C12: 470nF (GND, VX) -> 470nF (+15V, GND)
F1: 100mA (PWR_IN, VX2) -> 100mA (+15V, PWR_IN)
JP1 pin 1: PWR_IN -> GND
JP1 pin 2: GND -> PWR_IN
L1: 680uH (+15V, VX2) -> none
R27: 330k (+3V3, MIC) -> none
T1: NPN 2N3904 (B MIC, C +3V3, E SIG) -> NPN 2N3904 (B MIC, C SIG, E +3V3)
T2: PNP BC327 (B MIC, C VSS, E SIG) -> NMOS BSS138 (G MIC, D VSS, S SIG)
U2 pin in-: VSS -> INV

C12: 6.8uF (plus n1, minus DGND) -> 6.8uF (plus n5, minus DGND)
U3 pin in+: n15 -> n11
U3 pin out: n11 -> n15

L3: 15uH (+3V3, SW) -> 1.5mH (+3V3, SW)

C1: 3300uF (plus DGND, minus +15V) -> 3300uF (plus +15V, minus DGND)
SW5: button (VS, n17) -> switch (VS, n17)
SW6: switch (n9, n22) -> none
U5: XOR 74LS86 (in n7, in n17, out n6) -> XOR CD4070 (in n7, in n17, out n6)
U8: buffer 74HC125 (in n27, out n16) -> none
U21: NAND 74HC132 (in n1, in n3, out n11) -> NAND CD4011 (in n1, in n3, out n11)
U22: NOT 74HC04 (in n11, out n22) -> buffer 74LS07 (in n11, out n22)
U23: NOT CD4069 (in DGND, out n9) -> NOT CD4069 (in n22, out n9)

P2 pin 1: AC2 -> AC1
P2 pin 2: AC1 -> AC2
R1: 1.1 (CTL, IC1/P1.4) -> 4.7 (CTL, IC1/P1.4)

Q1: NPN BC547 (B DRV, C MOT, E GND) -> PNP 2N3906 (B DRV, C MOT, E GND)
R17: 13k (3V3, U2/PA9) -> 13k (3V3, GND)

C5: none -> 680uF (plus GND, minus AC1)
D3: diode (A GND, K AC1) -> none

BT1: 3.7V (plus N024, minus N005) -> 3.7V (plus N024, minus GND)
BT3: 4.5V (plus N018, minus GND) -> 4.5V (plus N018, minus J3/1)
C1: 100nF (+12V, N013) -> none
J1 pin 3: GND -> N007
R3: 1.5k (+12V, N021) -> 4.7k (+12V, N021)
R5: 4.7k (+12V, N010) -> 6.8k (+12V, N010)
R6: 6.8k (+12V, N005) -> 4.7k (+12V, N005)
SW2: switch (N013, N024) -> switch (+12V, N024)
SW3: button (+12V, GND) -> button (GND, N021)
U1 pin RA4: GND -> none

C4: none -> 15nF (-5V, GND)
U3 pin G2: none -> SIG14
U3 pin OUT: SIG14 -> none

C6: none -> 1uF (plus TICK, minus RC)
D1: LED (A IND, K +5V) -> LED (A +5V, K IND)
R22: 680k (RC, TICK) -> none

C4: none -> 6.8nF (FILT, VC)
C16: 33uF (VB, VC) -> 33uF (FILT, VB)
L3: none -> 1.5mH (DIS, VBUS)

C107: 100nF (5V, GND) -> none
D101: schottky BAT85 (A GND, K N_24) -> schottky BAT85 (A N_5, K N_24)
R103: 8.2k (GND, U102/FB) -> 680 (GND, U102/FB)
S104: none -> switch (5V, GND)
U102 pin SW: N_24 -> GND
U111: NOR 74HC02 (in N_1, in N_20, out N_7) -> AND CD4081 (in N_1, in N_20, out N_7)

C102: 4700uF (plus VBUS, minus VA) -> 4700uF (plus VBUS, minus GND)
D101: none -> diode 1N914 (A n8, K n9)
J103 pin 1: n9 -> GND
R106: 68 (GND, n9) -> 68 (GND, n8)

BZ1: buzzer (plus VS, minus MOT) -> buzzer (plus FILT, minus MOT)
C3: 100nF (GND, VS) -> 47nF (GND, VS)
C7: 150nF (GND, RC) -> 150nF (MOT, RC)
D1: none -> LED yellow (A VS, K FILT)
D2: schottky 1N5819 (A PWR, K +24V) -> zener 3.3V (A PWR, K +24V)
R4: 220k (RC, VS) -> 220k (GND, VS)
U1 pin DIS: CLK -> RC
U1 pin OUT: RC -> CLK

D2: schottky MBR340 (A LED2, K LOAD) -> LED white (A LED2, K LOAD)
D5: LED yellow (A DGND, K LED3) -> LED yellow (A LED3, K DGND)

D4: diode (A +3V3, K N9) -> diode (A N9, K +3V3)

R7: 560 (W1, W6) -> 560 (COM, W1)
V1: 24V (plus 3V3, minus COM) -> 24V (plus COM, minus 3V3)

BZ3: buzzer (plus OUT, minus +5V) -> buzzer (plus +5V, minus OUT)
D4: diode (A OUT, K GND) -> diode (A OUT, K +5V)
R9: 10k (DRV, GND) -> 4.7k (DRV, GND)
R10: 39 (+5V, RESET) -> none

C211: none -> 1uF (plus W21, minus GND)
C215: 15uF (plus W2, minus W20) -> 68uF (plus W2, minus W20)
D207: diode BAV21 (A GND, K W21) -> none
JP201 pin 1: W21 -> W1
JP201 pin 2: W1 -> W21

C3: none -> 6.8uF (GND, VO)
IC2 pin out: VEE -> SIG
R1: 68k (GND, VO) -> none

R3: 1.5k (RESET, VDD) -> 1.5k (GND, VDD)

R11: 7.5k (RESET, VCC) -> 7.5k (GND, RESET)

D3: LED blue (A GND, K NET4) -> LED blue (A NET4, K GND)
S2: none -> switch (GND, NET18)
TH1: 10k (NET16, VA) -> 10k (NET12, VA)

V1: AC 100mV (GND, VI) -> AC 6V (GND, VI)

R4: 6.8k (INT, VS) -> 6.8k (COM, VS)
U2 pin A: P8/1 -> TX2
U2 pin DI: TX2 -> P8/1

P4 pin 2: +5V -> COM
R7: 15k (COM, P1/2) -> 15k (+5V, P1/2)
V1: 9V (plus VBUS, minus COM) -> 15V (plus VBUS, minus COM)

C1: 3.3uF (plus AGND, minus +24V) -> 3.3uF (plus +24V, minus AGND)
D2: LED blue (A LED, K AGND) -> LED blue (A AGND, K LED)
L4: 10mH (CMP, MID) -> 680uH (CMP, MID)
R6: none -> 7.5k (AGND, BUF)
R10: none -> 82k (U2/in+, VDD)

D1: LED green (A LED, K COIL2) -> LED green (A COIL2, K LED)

★ ★ ★ ★

** Work to complete **
Once the line containing "BT1: 3.7V (plus" has been set down, nothing more is wanted; set down each line of the listing above up to it exactly, starting with the first.

** Answer space **
C12: 470nF (GND, VX) -> 470nF (+15V, GND)
F1: 100mA (PWR_IN, VX2) -> 100mA (+15V, PWR_IN)
JP1 pin 1: PWR_IN -> GND
JP1 pin 2: GND -> PWR_IN
L1: 680uH (+15V, VX2) -> none
R27: 330k (+3V3, MIC) -> none
T1: NPN 2N3904 (B MIC, C +3V3, E SIG) -> NPN 2N3904 (B MIC, C SIG, E +3V3)
T2: PNP BC327 (B MIC, C VSS, E SIG) -> NMOS BSS138 (G MIC, D VSS, S SIG)
U2 pin in-: VSS -> INV

C12: 6.8uF (plus n1, minus DGND) -> 6.8uF (plus n5, minus DGND)
U3 pin in+: n15 -> n11
U3 pin out: n11 -> n15

L3: 15uH (+3V3, SW) -> 1.5mH (+3V3, SW)

C1: 3300uF (plus DGND, minus +15V) -> 3300uF (plus +15V, minus DGND)
SW5: button (VS, n17) -> switch (VS, n17)
SW6: switch (n9, n22) -> none
U5: XOR 74LS86 (in n7, in n17, out n6) -> XOR CD4070 (in n7, in n17, out n6)
U8: buffer 74HC125 (in n27, out n16) -> none
U21: NAND 74HC132 (in n1, in n3, out n11) -> NAND CD4011 (in n1, in n3, out n11)
U22: NOT 74HC04 (in n11, out n22) -> buffer 74LS07 (in n11, out n22)
U23: NOT CD4069 (in DGND, out n9) -> NOT CD4069 (in n22, out n9)

P2 pin 1: AC2 -> AC1
P2 pin 2: AC1 -> AC2
R1: 1.1 (CTL, IC1/P1.4) -> 4.7 (CTL, IC1/P1.4)

Q1: NPN BC547 (B DRV, C MOT, E GND) -> PNP 2N3906 (B DRV, C MOT, E GND)
R17: 13k (3V3, U2/PA9) -> 13k (3V3, GND)

C5: none -> 680uF (plus GND, minus AC1)
D3: diode (A GND, K AC1) -> none

BT1: 3.7V (plus N024, minus N005) -> 3.7V (plus N024, minus GND)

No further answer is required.